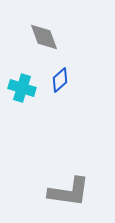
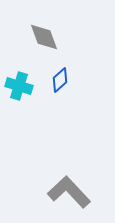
cyan cross: moved 3 px left, 2 px up
gray L-shape: rotated 141 degrees counterclockwise
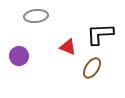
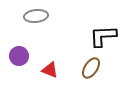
black L-shape: moved 3 px right, 2 px down
red triangle: moved 18 px left, 23 px down
brown ellipse: moved 1 px left
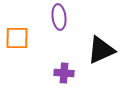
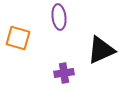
orange square: moved 1 px right; rotated 15 degrees clockwise
purple cross: rotated 12 degrees counterclockwise
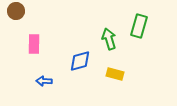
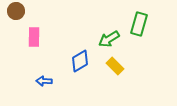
green rectangle: moved 2 px up
green arrow: rotated 105 degrees counterclockwise
pink rectangle: moved 7 px up
blue diamond: rotated 15 degrees counterclockwise
yellow rectangle: moved 8 px up; rotated 30 degrees clockwise
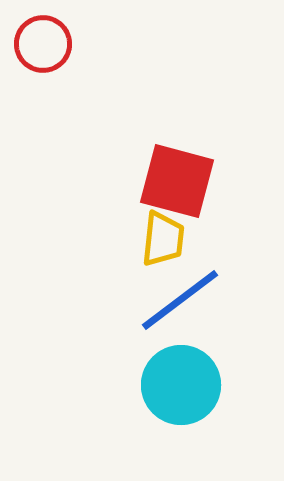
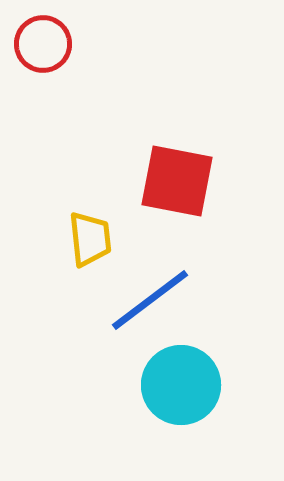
red square: rotated 4 degrees counterclockwise
yellow trapezoid: moved 73 px left; rotated 12 degrees counterclockwise
blue line: moved 30 px left
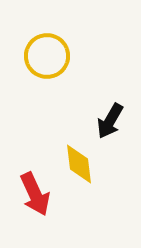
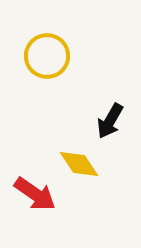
yellow diamond: rotated 27 degrees counterclockwise
red arrow: rotated 30 degrees counterclockwise
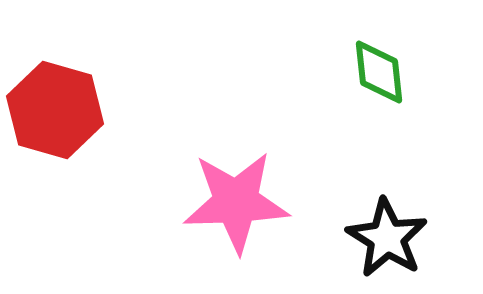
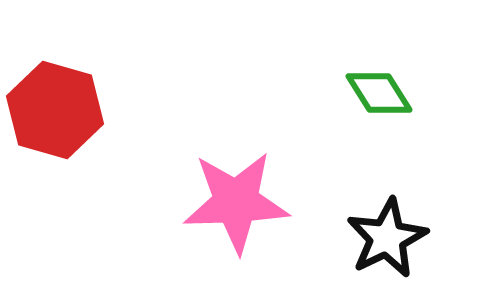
green diamond: moved 21 px down; rotated 26 degrees counterclockwise
black star: rotated 14 degrees clockwise
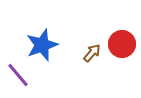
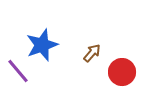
red circle: moved 28 px down
purple line: moved 4 px up
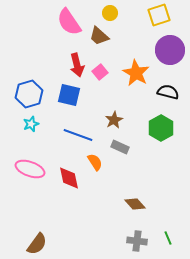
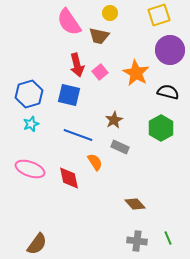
brown trapezoid: rotated 30 degrees counterclockwise
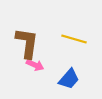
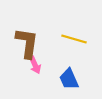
pink arrow: rotated 42 degrees clockwise
blue trapezoid: rotated 115 degrees clockwise
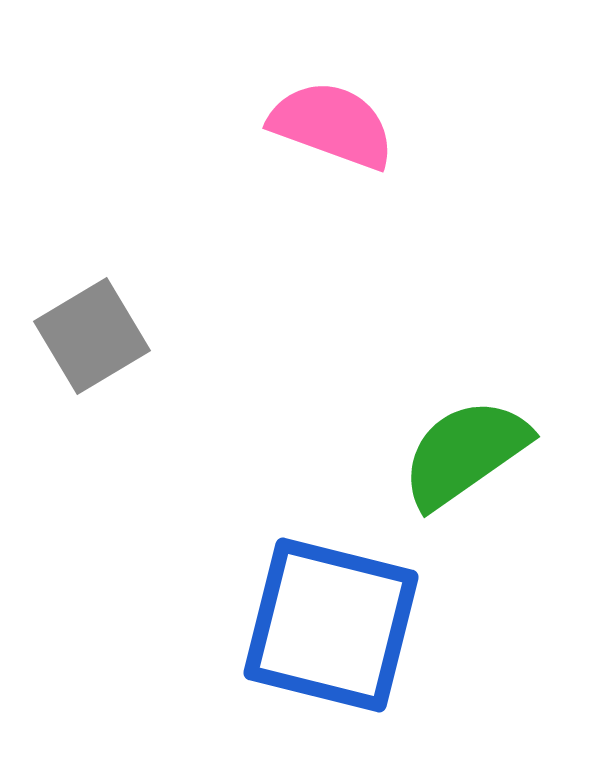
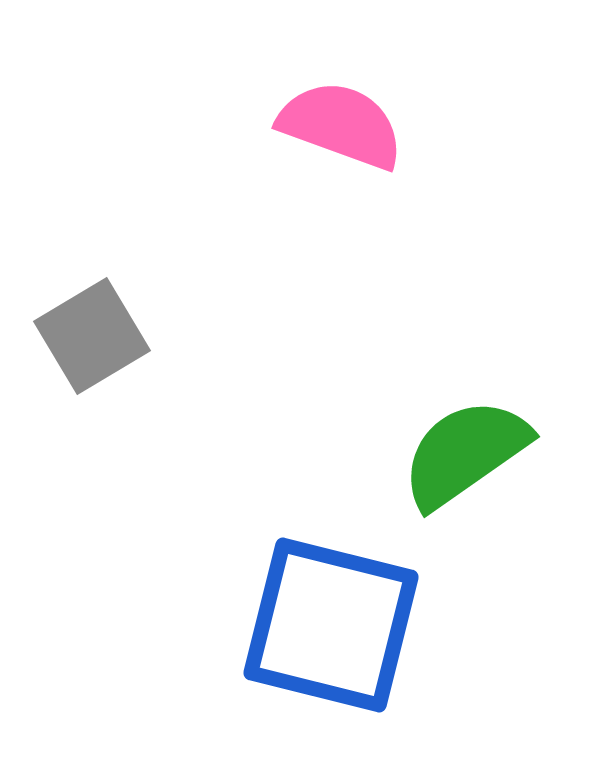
pink semicircle: moved 9 px right
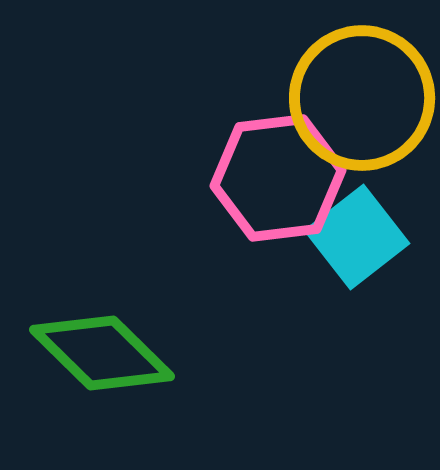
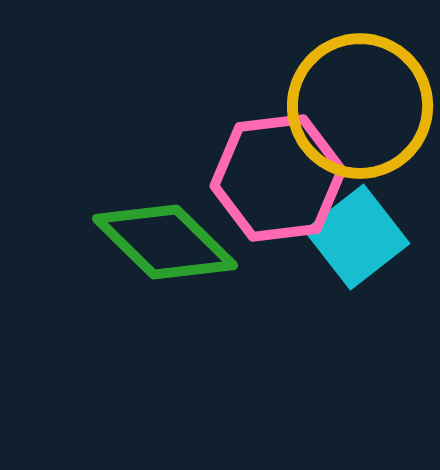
yellow circle: moved 2 px left, 8 px down
green diamond: moved 63 px right, 111 px up
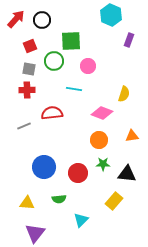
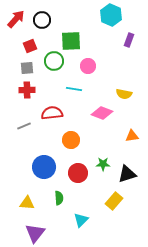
gray square: moved 2 px left, 1 px up; rotated 16 degrees counterclockwise
yellow semicircle: rotated 84 degrees clockwise
orange circle: moved 28 px left
black triangle: rotated 24 degrees counterclockwise
green semicircle: moved 1 px up; rotated 88 degrees counterclockwise
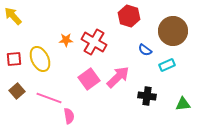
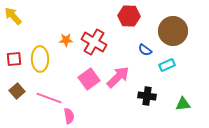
red hexagon: rotated 15 degrees counterclockwise
yellow ellipse: rotated 25 degrees clockwise
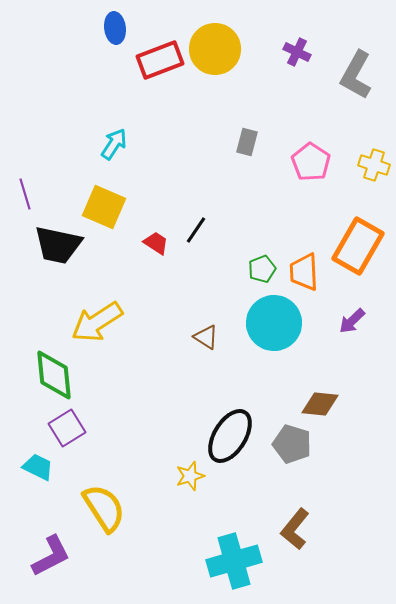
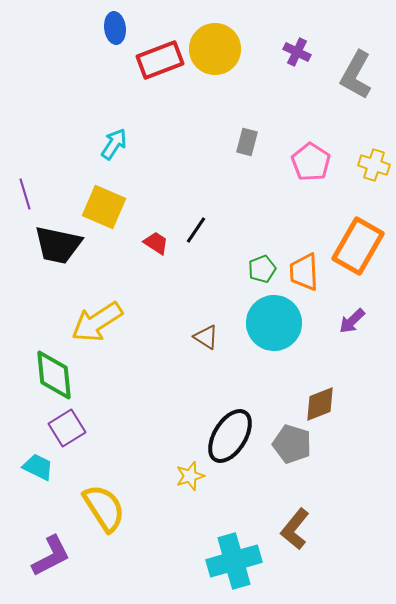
brown diamond: rotated 27 degrees counterclockwise
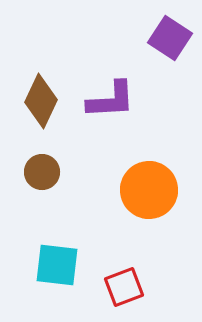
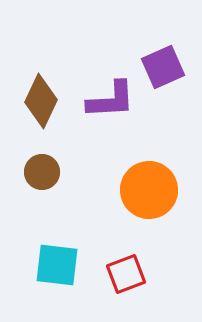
purple square: moved 7 px left, 29 px down; rotated 33 degrees clockwise
red square: moved 2 px right, 13 px up
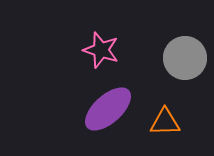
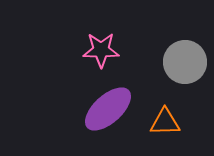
pink star: rotated 18 degrees counterclockwise
gray circle: moved 4 px down
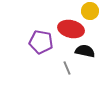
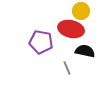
yellow circle: moved 9 px left
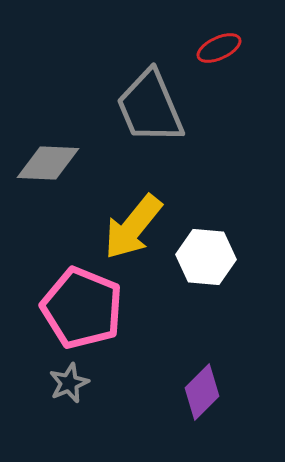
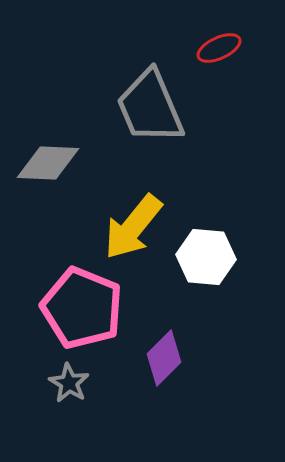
gray star: rotated 18 degrees counterclockwise
purple diamond: moved 38 px left, 34 px up
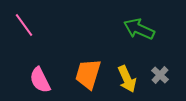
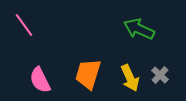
yellow arrow: moved 3 px right, 1 px up
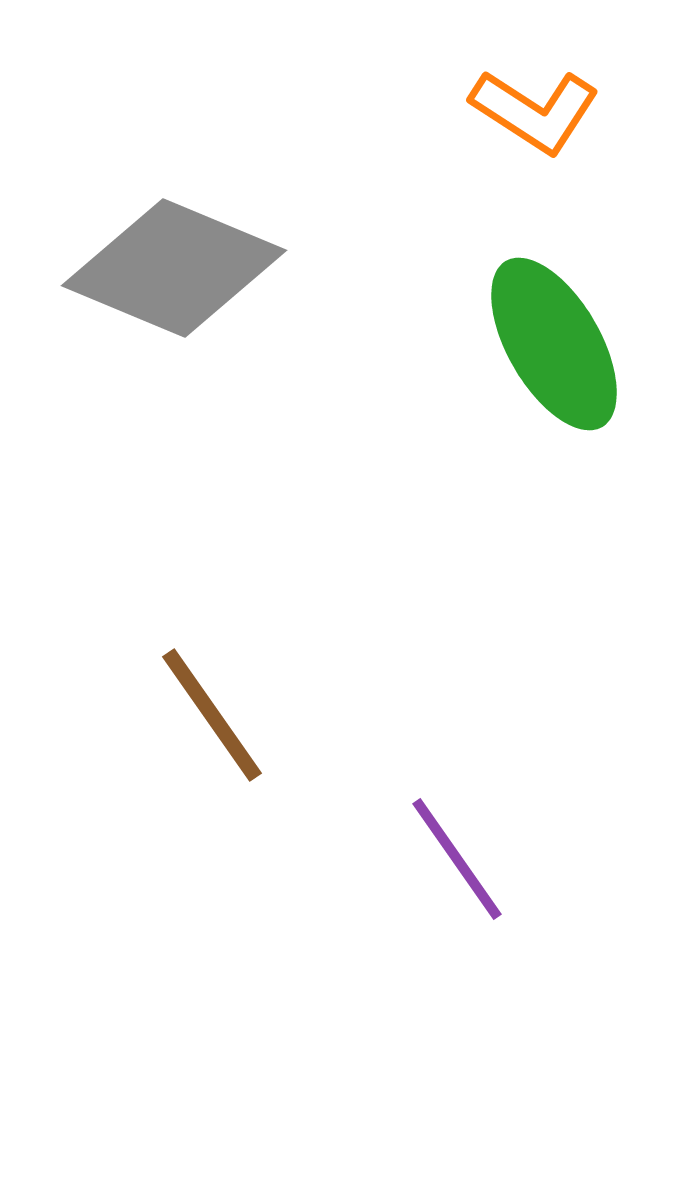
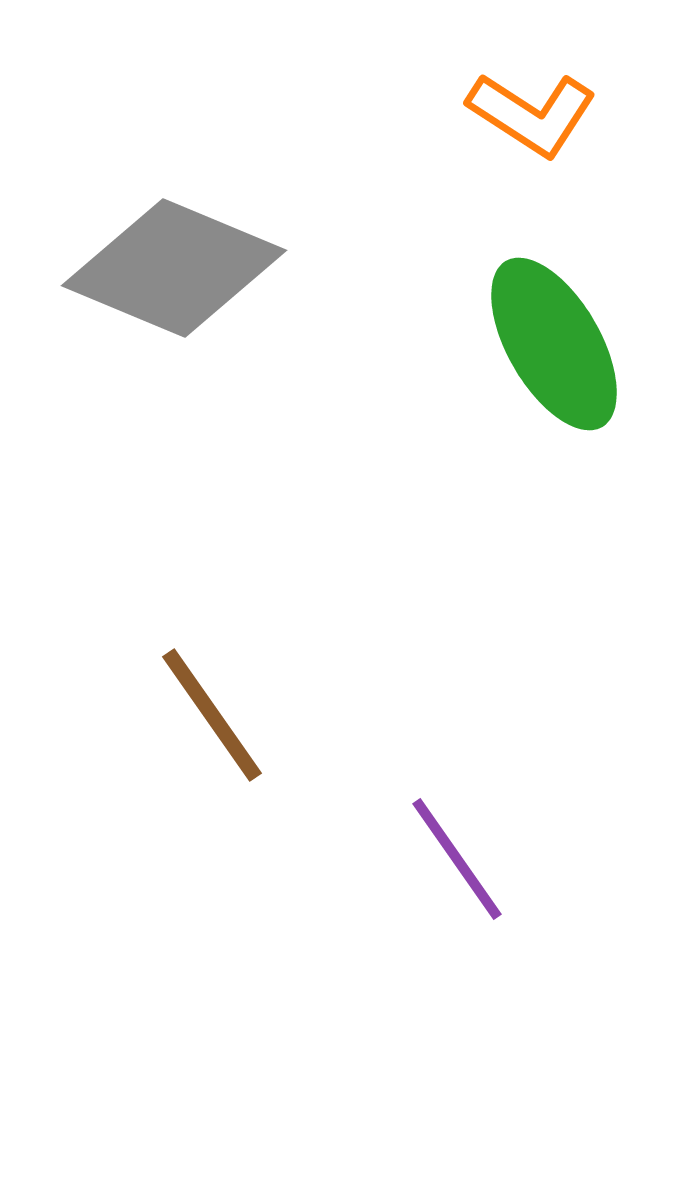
orange L-shape: moved 3 px left, 3 px down
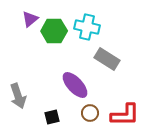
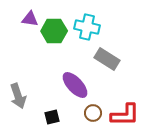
purple triangle: rotated 48 degrees clockwise
brown circle: moved 3 px right
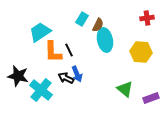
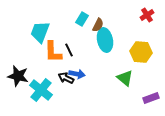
red cross: moved 3 px up; rotated 24 degrees counterclockwise
cyan trapezoid: rotated 35 degrees counterclockwise
blue arrow: rotated 56 degrees counterclockwise
green triangle: moved 11 px up
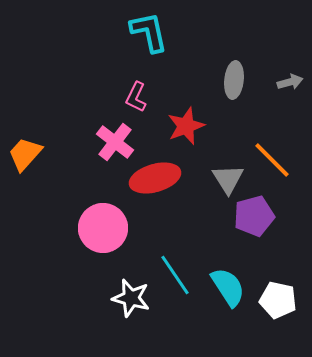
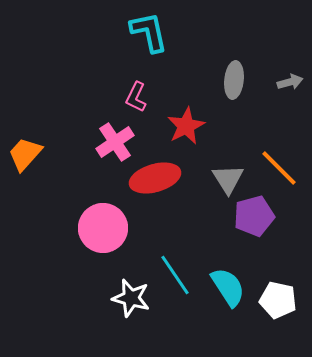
red star: rotated 6 degrees counterclockwise
pink cross: rotated 18 degrees clockwise
orange line: moved 7 px right, 8 px down
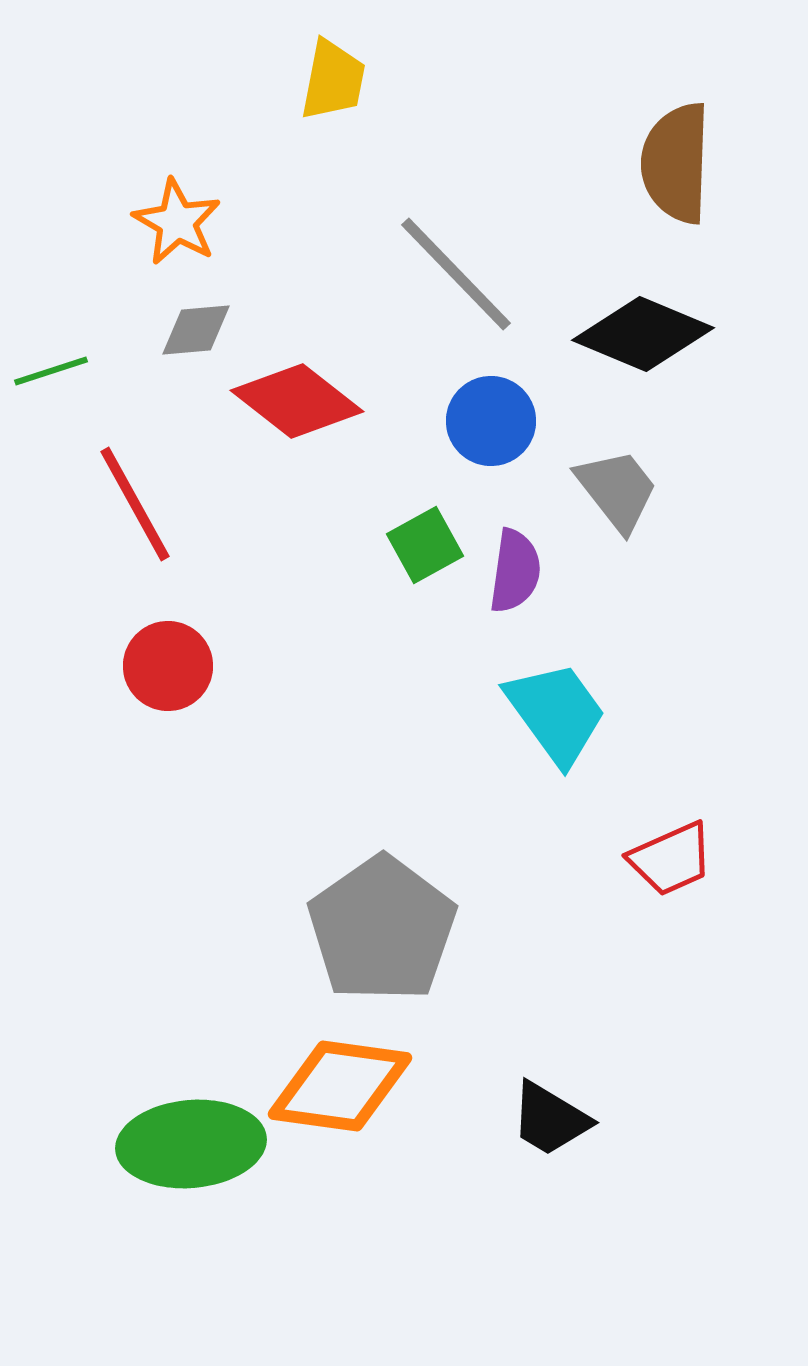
────────
→ **What you need to do**
Copy the lines of the listing above, from the line containing "red cross: moved" through the end, both ends included. Leave the pictures out.

→ **Result of the task**
red cross: moved 3 px up; rotated 24 degrees counterclockwise
cyan trapezoid: rotated 35 degrees counterclockwise
blue arrow: rotated 56 degrees counterclockwise
green triangle: moved 11 px up
red star: rotated 6 degrees counterclockwise
pink cross: rotated 18 degrees clockwise
orange line: moved 7 px right, 8 px down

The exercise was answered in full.